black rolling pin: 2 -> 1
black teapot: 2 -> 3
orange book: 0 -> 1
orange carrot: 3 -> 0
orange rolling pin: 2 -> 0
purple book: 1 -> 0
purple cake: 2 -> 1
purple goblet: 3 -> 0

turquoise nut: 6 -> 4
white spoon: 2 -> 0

- - -

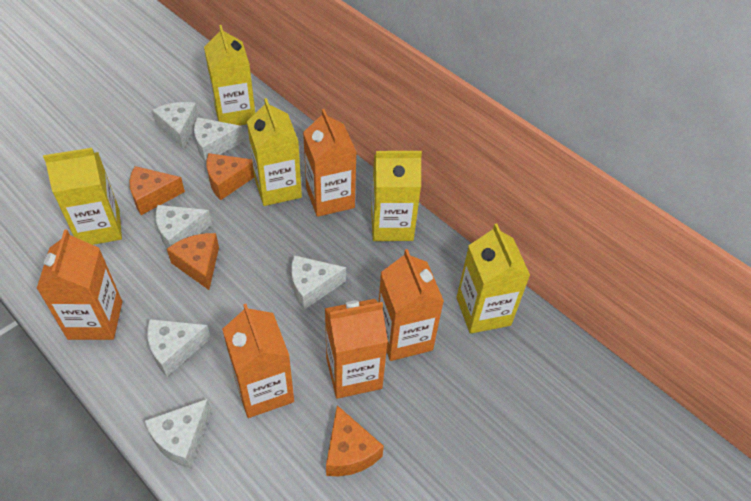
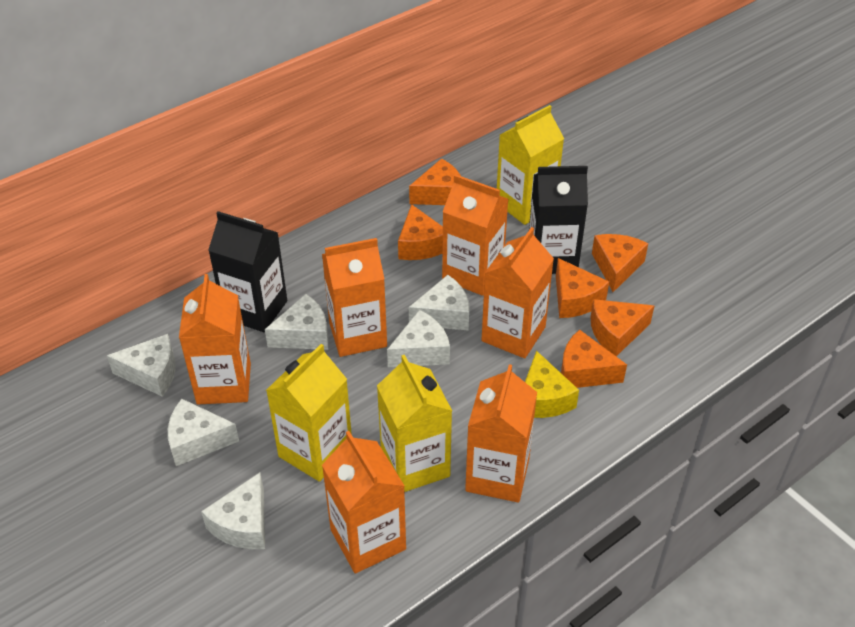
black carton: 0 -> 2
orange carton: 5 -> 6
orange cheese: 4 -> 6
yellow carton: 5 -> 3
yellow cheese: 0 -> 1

- - -

▶ _What is needed_
Please copy the lines in the records above between the one holding "purple book: 1 -> 0" and the one holding "white spoon: 2 -> 0", inclusive, exactly and with no other line.

▶ _Task result_
purple book: 1 -> 0
purple cake: 2 -> 1
purple goblet: 3 -> 0

turquoise nut: 6 -> 4
white spoon: 2 -> 0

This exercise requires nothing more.